# BRIEF
Every line of the entries below that includes "yellow" belongs in the answer, copied as written.

[Opening RECORDS TO USE section]

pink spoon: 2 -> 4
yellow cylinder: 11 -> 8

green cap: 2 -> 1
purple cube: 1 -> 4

[Closing RECORDS TO USE section]
[Opening RECORDS TO USE section]

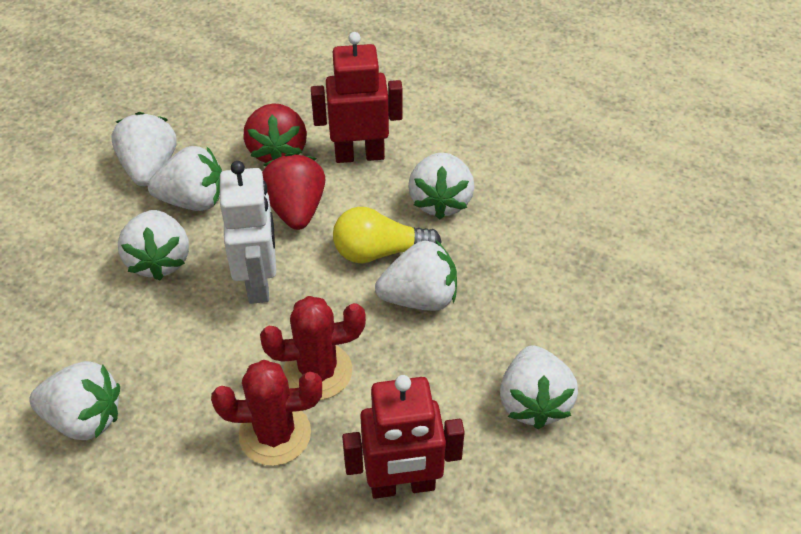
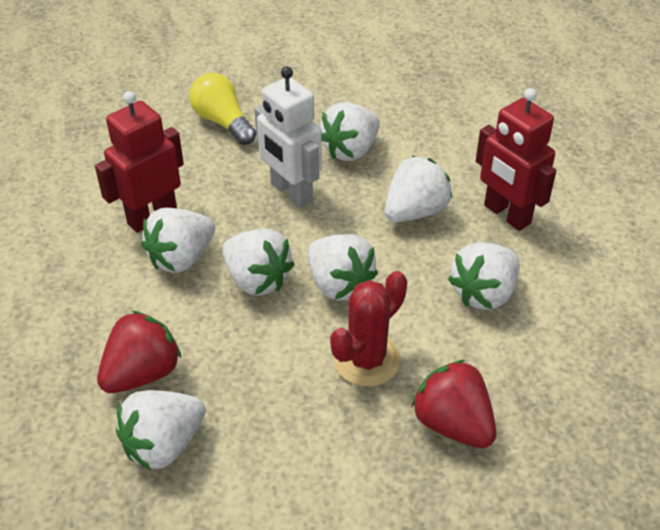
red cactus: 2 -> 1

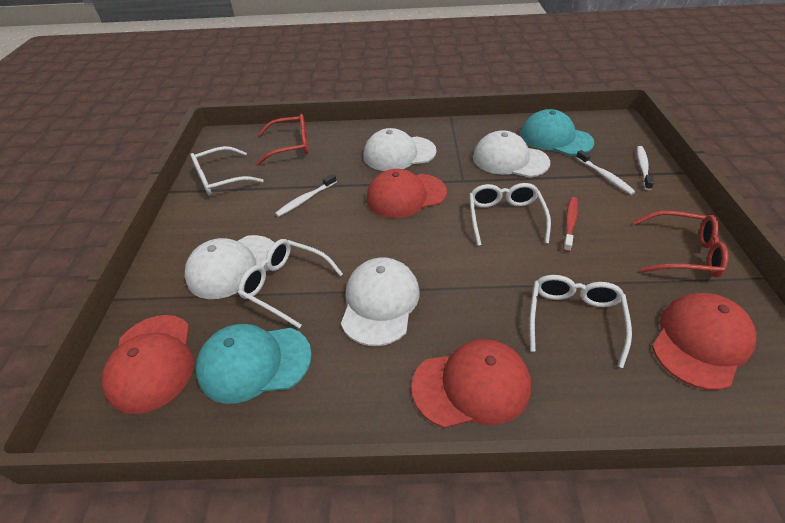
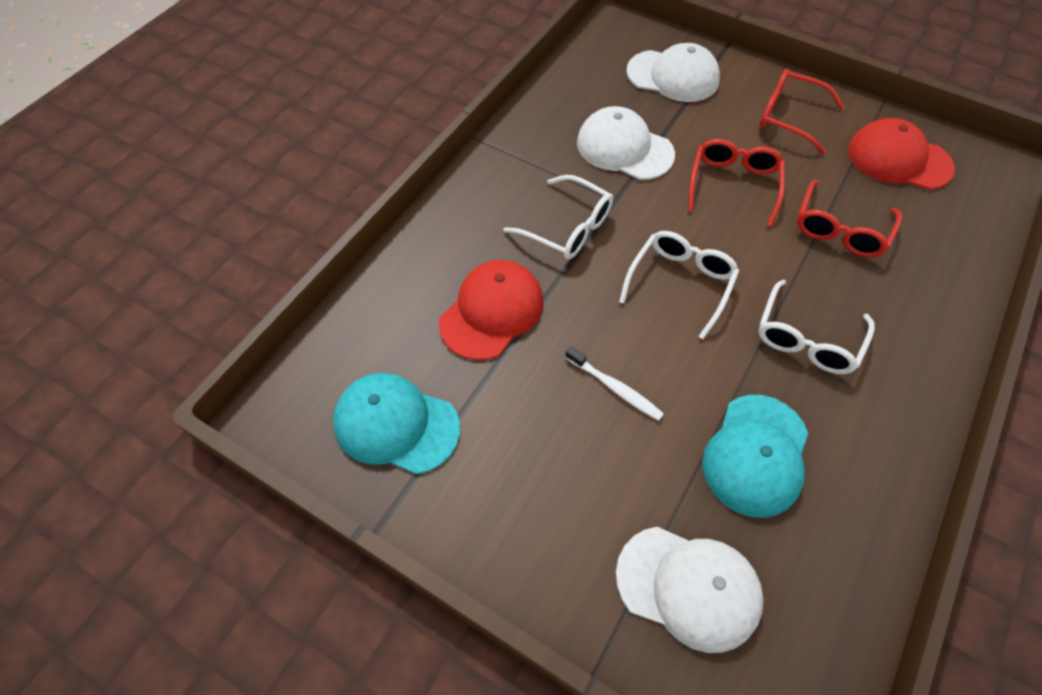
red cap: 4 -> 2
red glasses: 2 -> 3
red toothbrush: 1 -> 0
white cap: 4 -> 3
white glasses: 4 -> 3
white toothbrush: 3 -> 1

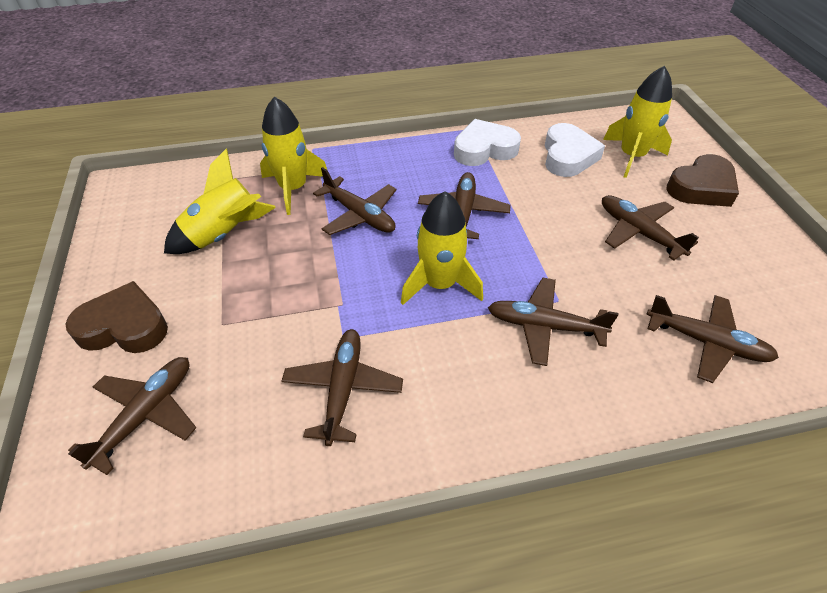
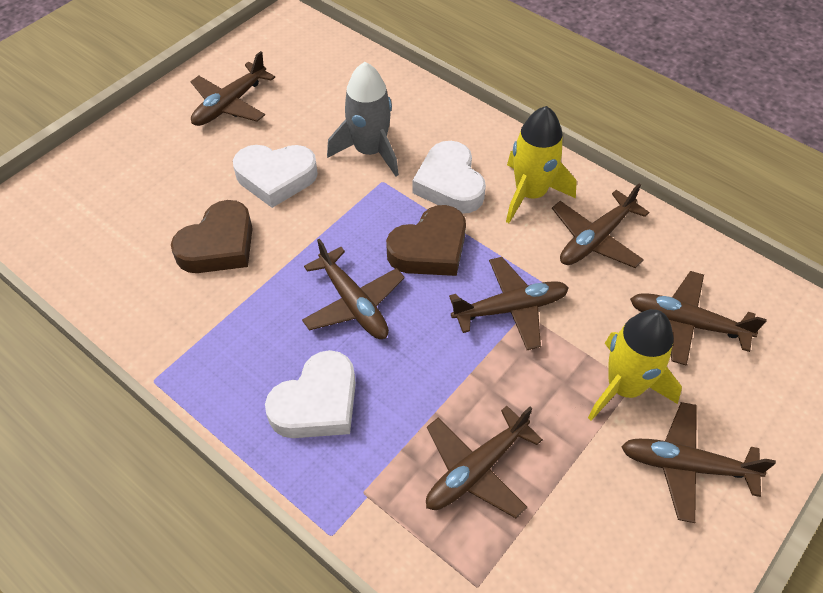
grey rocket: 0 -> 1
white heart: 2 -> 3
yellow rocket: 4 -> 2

[Closing RECORDS TO USE section]
[Opening RECORDS TO USE section]

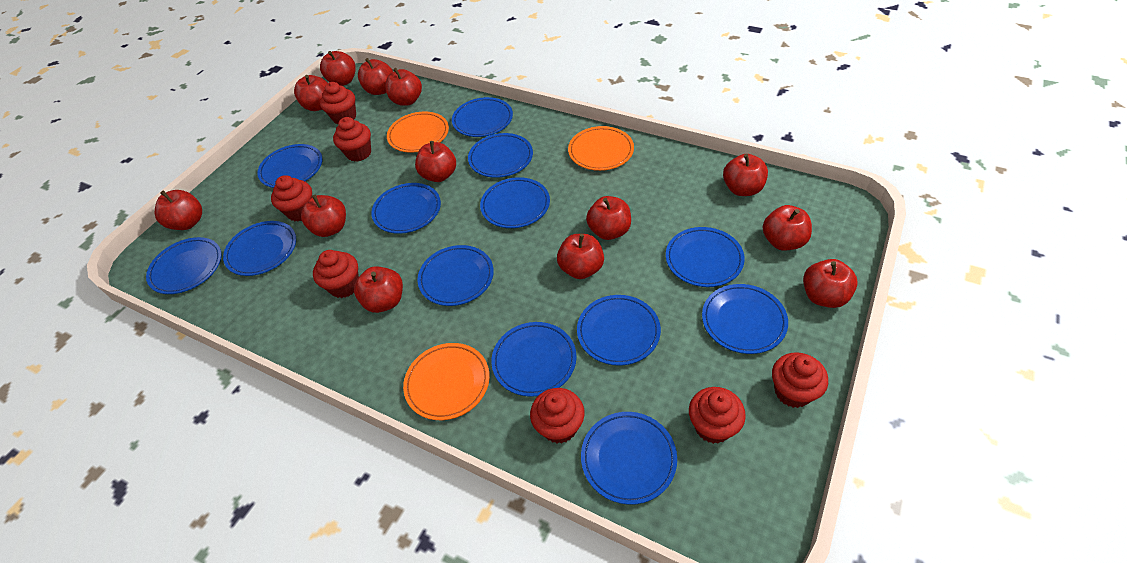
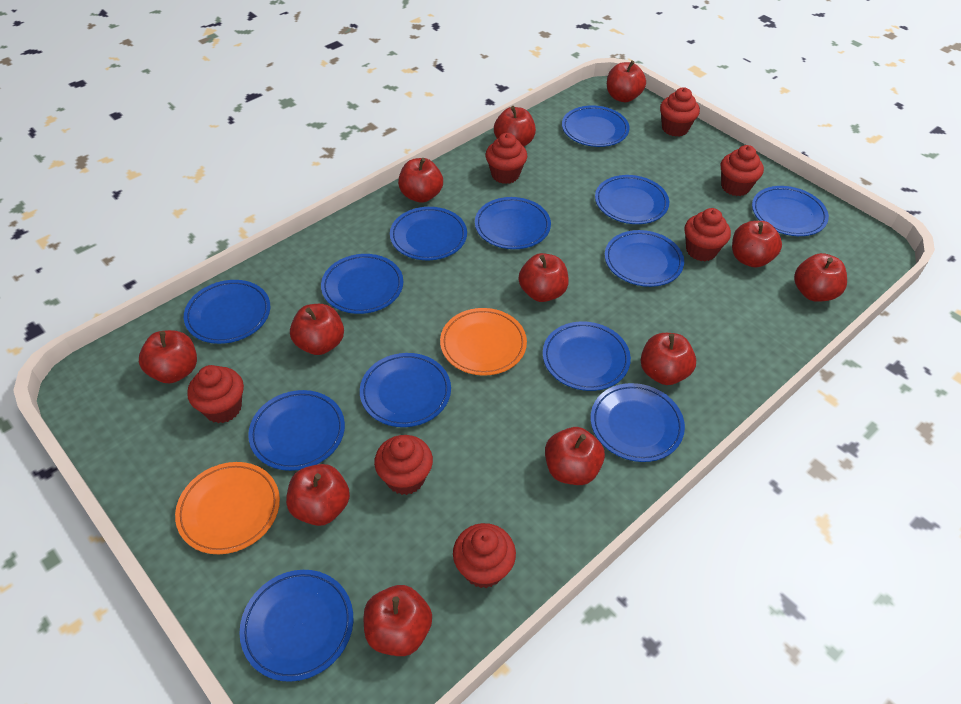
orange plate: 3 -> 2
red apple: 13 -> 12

[Closing RECORDS TO USE section]

# EXERCISE RESULT
yellow cylinder: 11 -> 8
yellow rocket: 4 -> 2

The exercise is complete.